(WHAT IS NEEDED): Only the lines with "screwdriver" in them need to be copied from the listing.

§ §

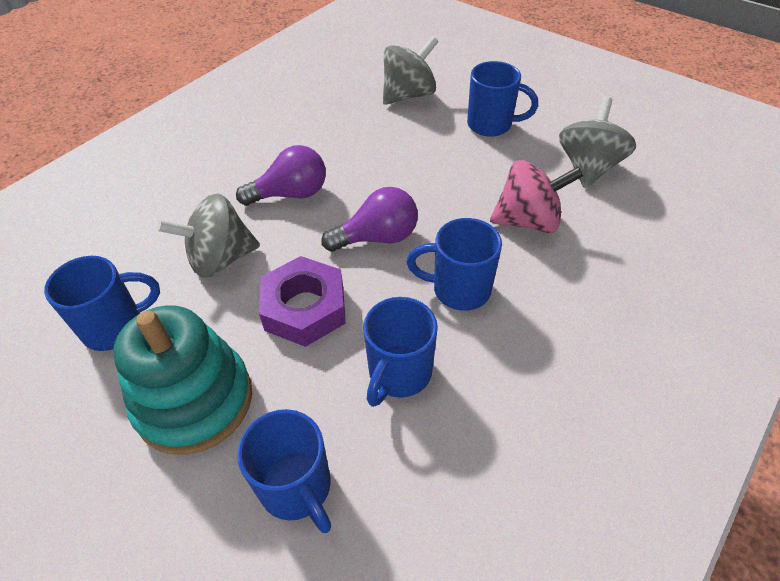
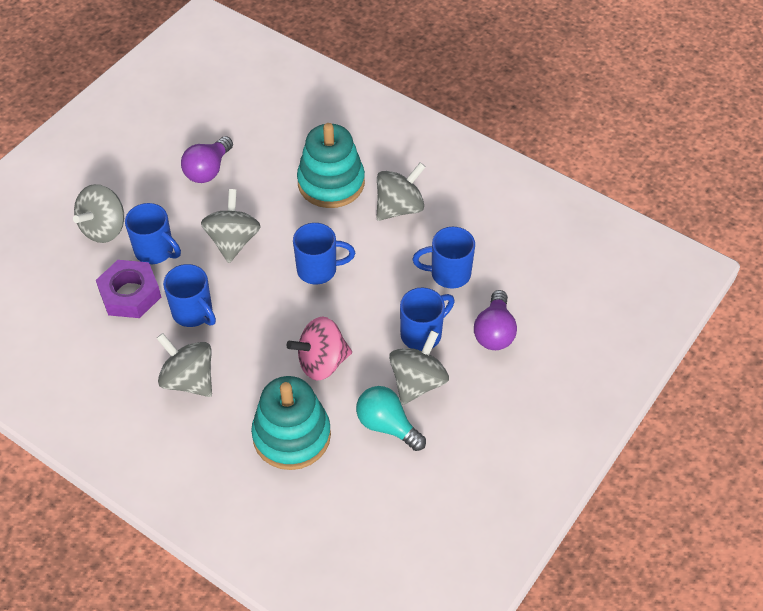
grey spinning top: 3 -> 5
turquoise light bulb: 0 -> 1
turquoise stacking toy: 1 -> 2

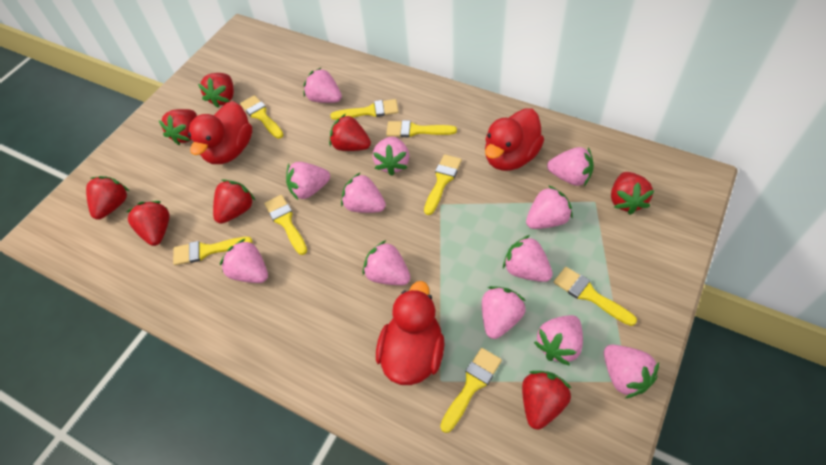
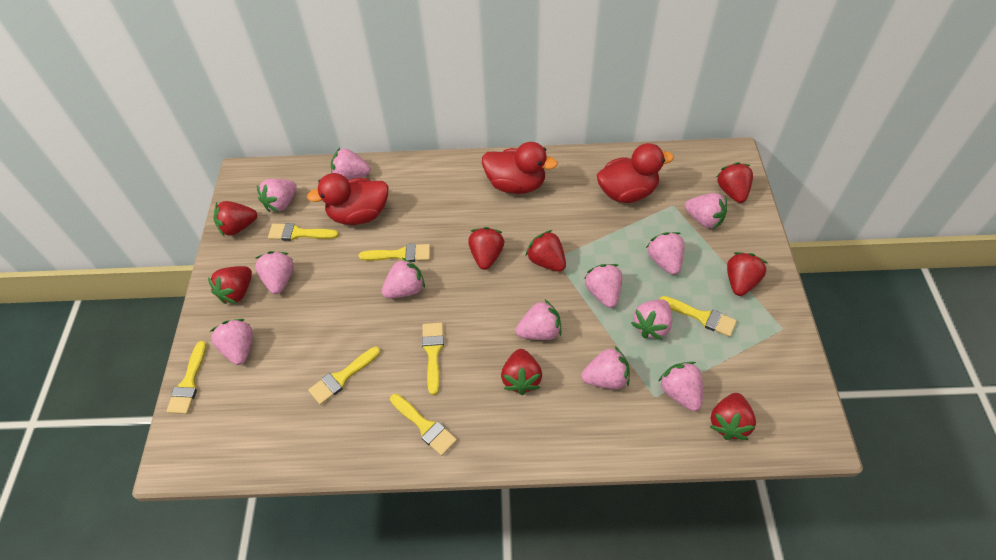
yellow brush: 8 -> 7

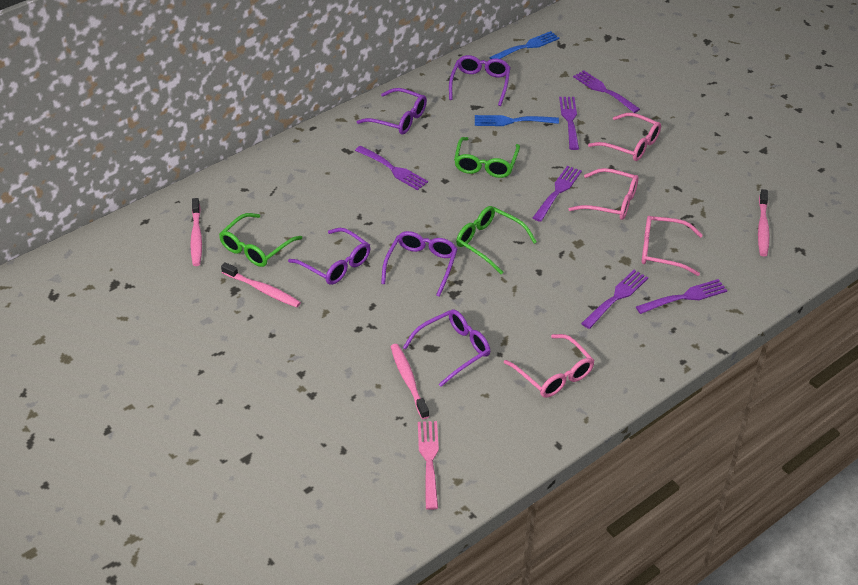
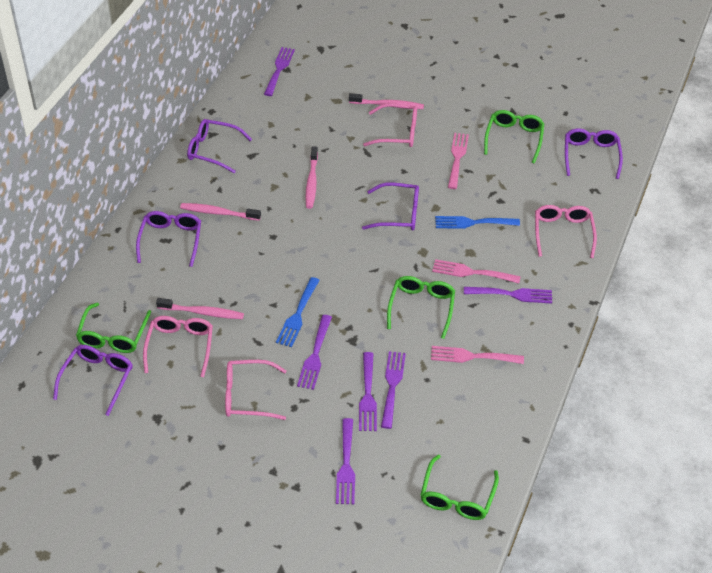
green glasses: 3 -> 4
pink fork: 1 -> 3

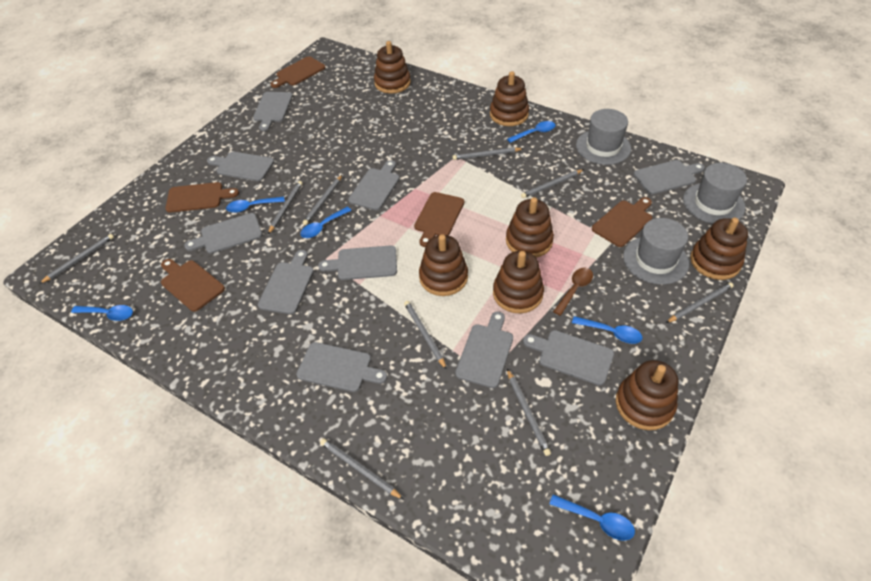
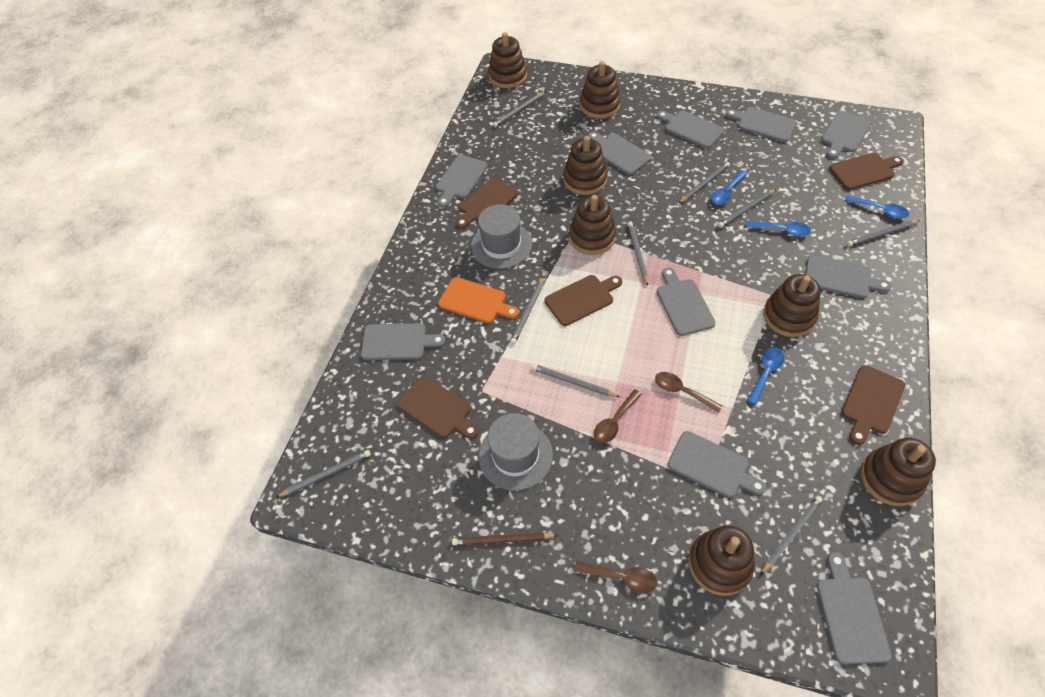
blue spoon: 6 -> 4
brown pencil: 0 -> 1
brown spoon: 1 -> 3
grey hat: 3 -> 2
orange cutting board: 0 -> 1

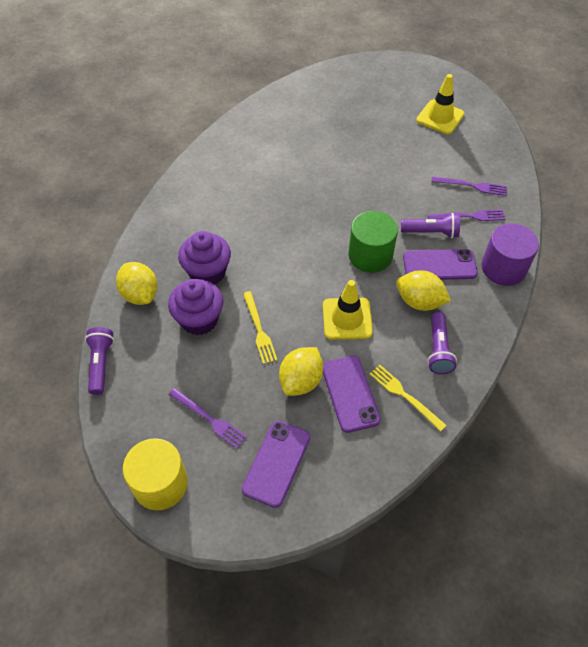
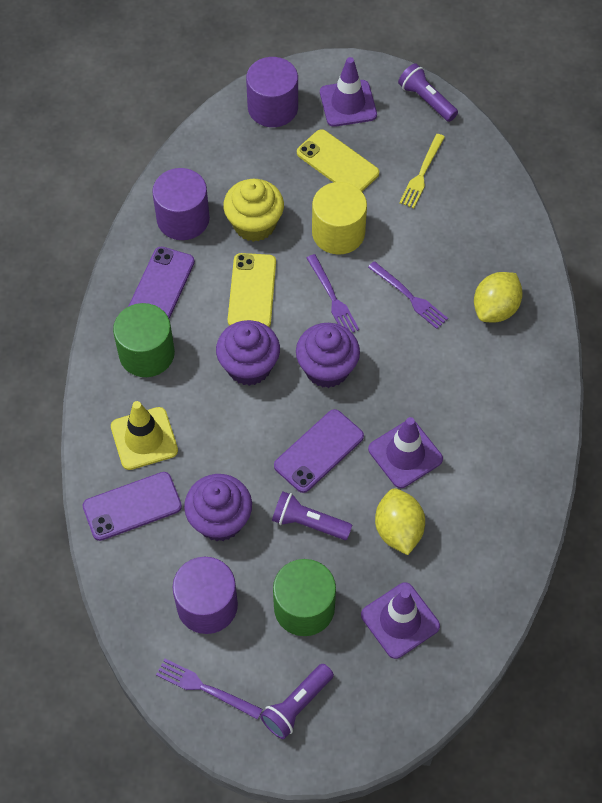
green cylinder: 1 -> 2
purple cupcake: 2 -> 3
purple cylinder: 1 -> 3
purple traffic cone: 0 -> 3
yellow cupcake: 0 -> 1
yellow fork: 2 -> 1
yellow lemon: 3 -> 2
yellow phone: 0 -> 2
yellow traffic cone: 2 -> 1

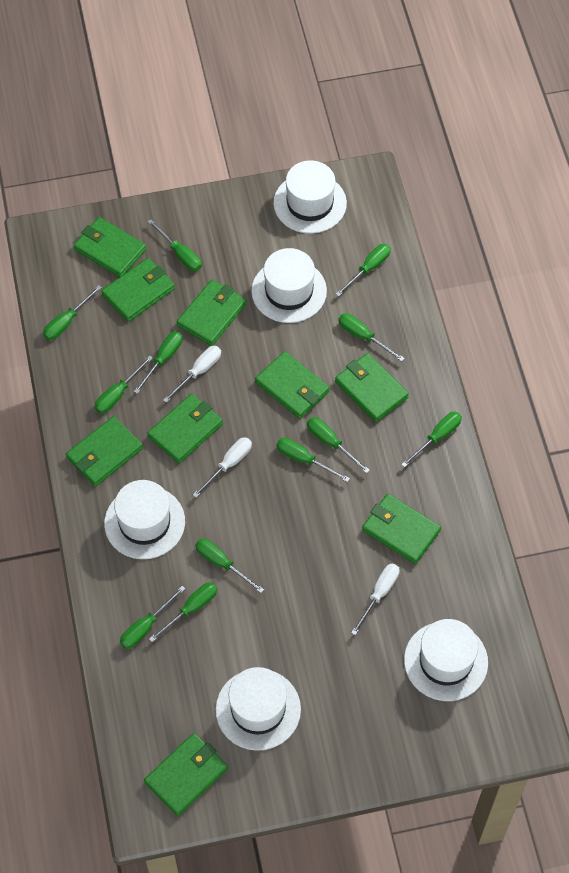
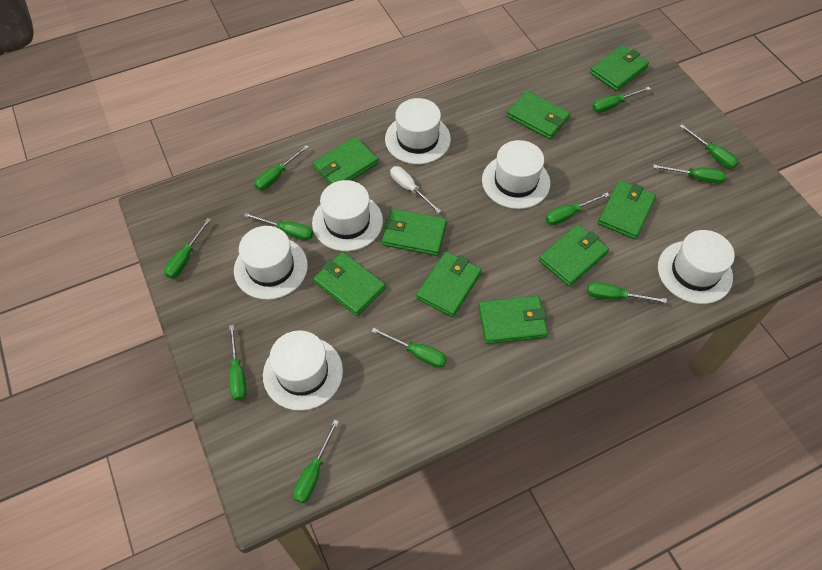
green screwdriver: 12 -> 11
white hat: 5 -> 6
white screwdriver: 3 -> 1

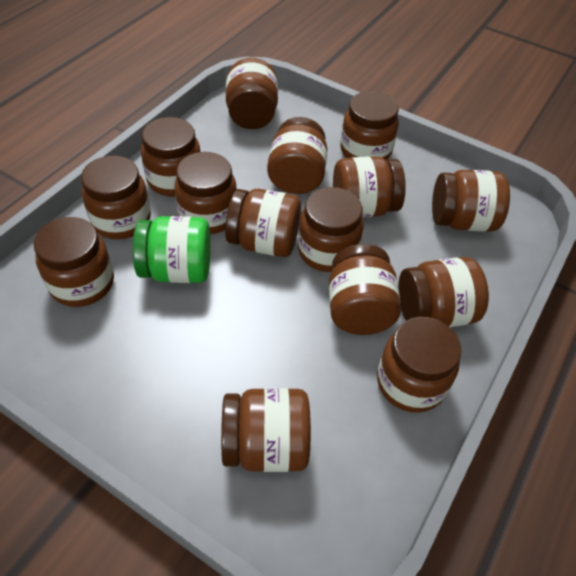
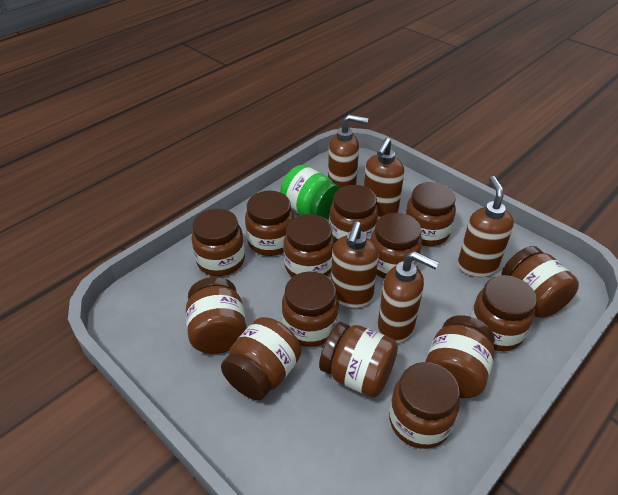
brown jar: 15 -> 14
brown soap dispenser: 0 -> 5

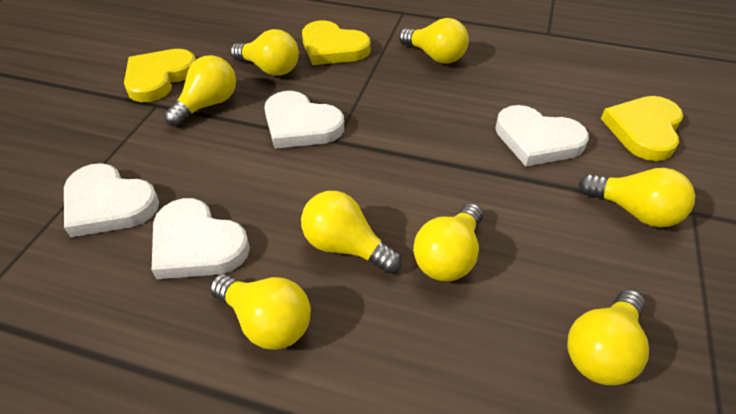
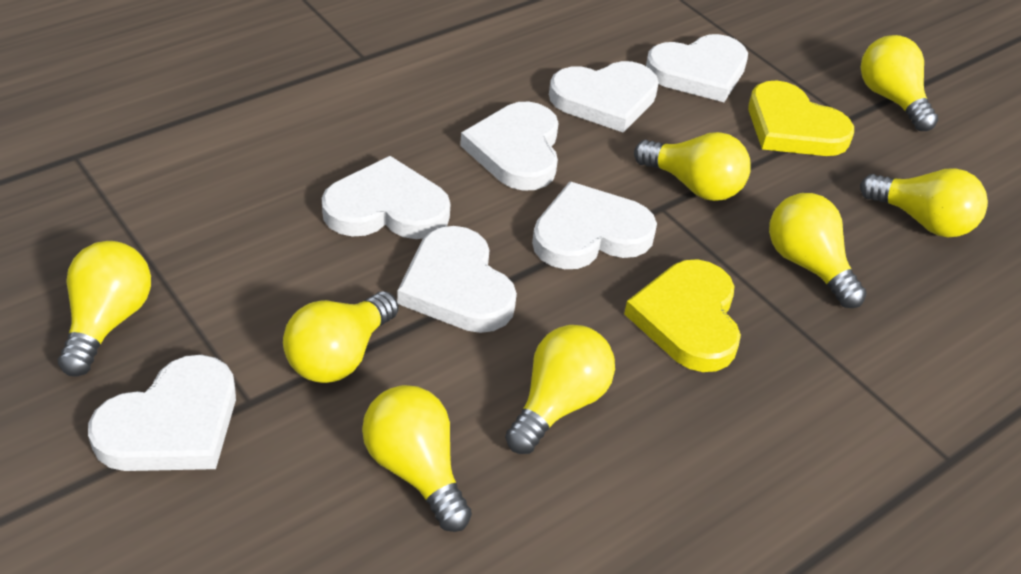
white heart: 4 -> 7
yellow heart: 3 -> 2

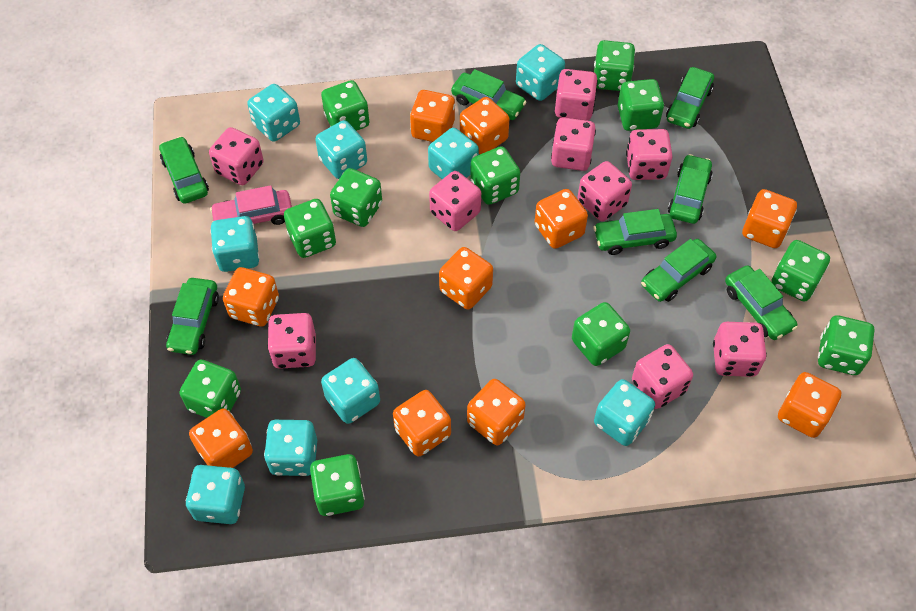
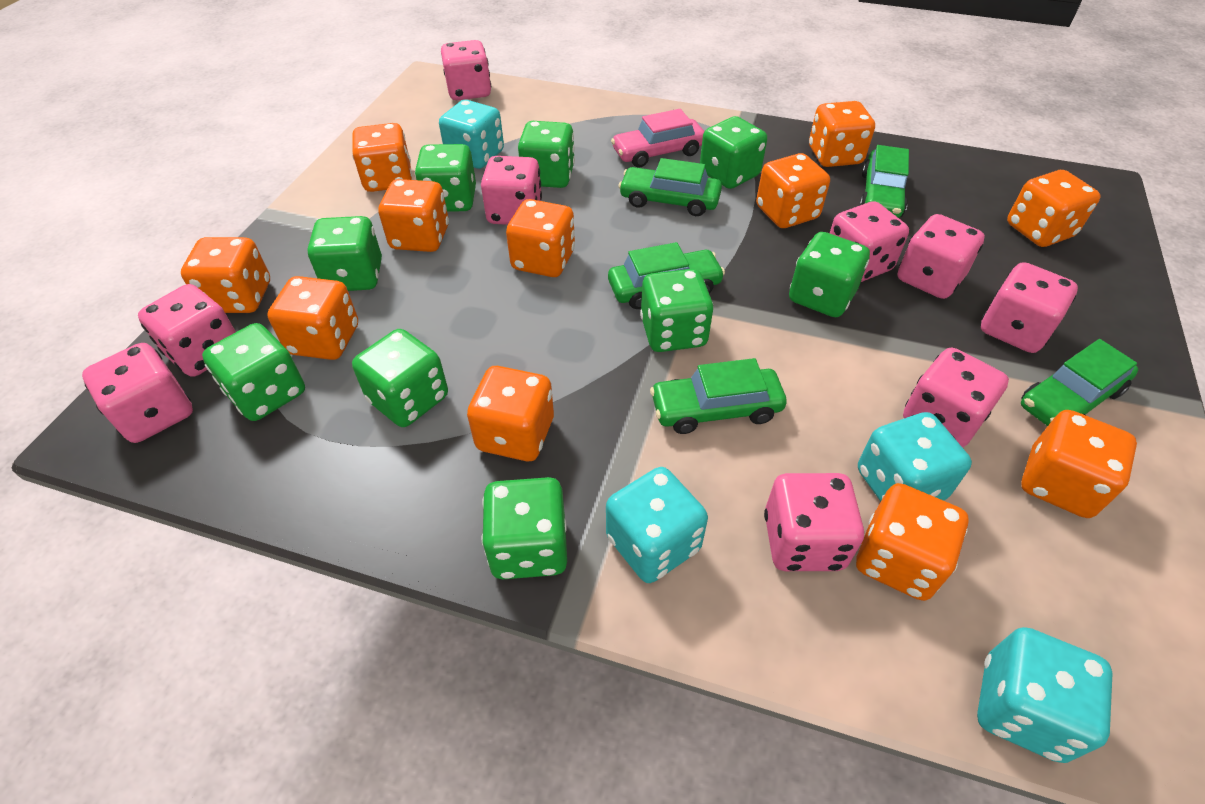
green car: 8 -> 5
green dice: 11 -> 9
orange dice: 10 -> 11
turquoise dice: 9 -> 4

§ §

(RESPONSE TO THIS EXERCISE):
green screwdriver: 12 -> 11
white screwdriver: 3 -> 1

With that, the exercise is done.